== Description of the task ==
What is needed is an exact copy of every entry.
►
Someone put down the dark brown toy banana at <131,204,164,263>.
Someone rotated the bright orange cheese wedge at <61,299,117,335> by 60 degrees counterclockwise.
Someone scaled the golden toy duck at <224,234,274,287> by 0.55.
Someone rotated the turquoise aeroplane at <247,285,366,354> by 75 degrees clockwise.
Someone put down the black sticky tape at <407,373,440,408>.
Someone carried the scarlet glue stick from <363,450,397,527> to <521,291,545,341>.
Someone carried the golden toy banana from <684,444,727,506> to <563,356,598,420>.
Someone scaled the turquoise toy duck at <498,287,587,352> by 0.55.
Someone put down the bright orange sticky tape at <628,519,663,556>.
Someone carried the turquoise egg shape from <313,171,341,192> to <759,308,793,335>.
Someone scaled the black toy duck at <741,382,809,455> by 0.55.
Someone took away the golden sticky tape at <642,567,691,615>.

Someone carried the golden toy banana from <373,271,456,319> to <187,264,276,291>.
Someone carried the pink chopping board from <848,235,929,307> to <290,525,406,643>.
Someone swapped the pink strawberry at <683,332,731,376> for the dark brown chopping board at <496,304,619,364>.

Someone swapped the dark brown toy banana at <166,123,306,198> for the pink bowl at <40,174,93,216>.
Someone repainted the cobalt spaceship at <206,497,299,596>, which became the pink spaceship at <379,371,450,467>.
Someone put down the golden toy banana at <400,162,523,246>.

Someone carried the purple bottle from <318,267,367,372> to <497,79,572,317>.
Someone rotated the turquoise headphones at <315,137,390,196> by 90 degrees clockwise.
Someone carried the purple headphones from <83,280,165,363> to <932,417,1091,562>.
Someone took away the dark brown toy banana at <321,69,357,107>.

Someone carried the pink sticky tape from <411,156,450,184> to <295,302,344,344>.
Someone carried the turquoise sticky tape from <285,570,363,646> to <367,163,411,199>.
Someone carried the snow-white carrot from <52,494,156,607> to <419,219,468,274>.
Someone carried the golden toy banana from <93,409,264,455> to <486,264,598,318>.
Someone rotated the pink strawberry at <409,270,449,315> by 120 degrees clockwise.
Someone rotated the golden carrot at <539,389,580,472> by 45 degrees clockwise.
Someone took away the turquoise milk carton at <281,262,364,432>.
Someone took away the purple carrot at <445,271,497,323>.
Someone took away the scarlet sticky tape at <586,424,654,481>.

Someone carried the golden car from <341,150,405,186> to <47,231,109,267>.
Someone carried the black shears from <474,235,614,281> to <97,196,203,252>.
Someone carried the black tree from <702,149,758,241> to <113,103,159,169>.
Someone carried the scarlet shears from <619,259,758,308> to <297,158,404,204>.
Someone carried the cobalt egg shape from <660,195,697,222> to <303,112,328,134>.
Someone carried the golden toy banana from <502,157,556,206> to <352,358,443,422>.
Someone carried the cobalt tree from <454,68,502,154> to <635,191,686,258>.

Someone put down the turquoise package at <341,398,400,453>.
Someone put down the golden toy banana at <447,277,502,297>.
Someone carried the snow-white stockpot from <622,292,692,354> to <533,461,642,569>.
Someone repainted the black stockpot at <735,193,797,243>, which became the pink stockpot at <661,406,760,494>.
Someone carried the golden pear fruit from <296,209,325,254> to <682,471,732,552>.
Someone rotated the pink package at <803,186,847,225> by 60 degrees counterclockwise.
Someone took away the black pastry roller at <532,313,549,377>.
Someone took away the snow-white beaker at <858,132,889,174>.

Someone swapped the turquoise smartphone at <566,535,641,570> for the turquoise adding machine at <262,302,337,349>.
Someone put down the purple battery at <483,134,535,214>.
◄
== Response area ==
Someone put down the dark brown toy banana at <131,204,164,263>.
Someone rotated the bright orange cheese wedge at <61,299,117,335> by 60 degrees counterclockwise.
Someone scaled the golden toy duck at <224,234,274,287> by 0.55.
Someone rotated the turquoise aeroplane at <247,285,366,354> by 75 degrees clockwise.
Someone put down the black sticky tape at <407,373,440,408>.
Someone carried the scarlet glue stick from <363,450,397,527> to <521,291,545,341>.
Someone carried the golden toy banana from <684,444,727,506> to <563,356,598,420>.
Someone scaled the turquoise toy duck at <498,287,587,352> by 0.55.
Someone put down the bright orange sticky tape at <628,519,663,556>.
Someone carried the turquoise egg shape from <313,171,341,192> to <759,308,793,335>.
Someone scaled the black toy duck at <741,382,809,455> by 0.55.
Someone took away the golden sticky tape at <642,567,691,615>.

Someone carried the golden toy banana from <373,271,456,319> to <187,264,276,291>.
Someone carried the pink chopping board from <848,235,929,307> to <290,525,406,643>.
Someone swapped the pink strawberry at <683,332,731,376> for the dark brown chopping board at <496,304,619,364>.

Someone swapped the dark brown toy banana at <166,123,306,198> for the pink bowl at <40,174,93,216>.
Someone repainted the cobalt spaceship at <206,497,299,596>, which became the pink spaceship at <379,371,450,467>.
Someone put down the golden toy banana at <400,162,523,246>.

Someone carried the purple bottle from <318,267,367,372> to <497,79,572,317>.
Someone rotated the turquoise headphones at <315,137,390,196> by 90 degrees clockwise.
Someone carried the purple headphones from <83,280,165,363> to <932,417,1091,562>.
Someone took away the dark brown toy banana at <321,69,357,107>.

Someone carried the pink sticky tape from <411,156,450,184> to <295,302,344,344>.
Someone carried the turquoise sticky tape from <285,570,363,646> to <367,163,411,199>.
Someone carried the snow-white carrot from <52,494,156,607> to <419,219,468,274>.
Someone carried the golden toy banana from <93,409,264,455> to <486,264,598,318>.
Someone rotated the pink strawberry at <409,270,449,315> by 120 degrees clockwise.
Someone rotated the golden carrot at <539,389,580,472> by 45 degrees clockwise.
Someone took away the turquoise milk carton at <281,262,364,432>.
Someone took away the purple carrot at <445,271,497,323>.
Someone took away the scarlet sticky tape at <586,424,654,481>.

Someone carried the golden car from <341,150,405,186> to <47,231,109,267>.
Someone carried the black shears from <474,235,614,281> to <97,196,203,252>.
Someone carried the black tree from <702,149,758,241> to <113,103,159,169>.
Someone carried the scarlet shears from <619,259,758,308> to <297,158,404,204>.
Someone carried the cobalt egg shape from <660,195,697,222> to <303,112,328,134>.
Someone carried the golden toy banana from <502,157,556,206> to <352,358,443,422>.
Someone carried the cobalt tree from <454,68,502,154> to <635,191,686,258>.

Someone put down the turquoise package at <341,398,400,453>.
Someone put down the golden toy banana at <447,277,502,297>.
Someone carried the snow-white stockpot from <622,292,692,354> to <533,461,642,569>.
Someone repainted the black stockpot at <735,193,797,243>, which became the pink stockpot at <661,406,760,494>.
Someone carried the golden pear fruit from <296,209,325,254> to <682,471,732,552>.
Someone rotated the pink package at <803,186,847,225> by 60 degrees counterclockwise.
Someone took away the black pastry roller at <532,313,549,377>.
Someone took away the snow-white beaker at <858,132,889,174>.

Someone swapped the turquoise smartphone at <566,535,641,570> for the turquoise adding machine at <262,302,337,349>.
Someone put down the purple battery at <483,134,535,214>.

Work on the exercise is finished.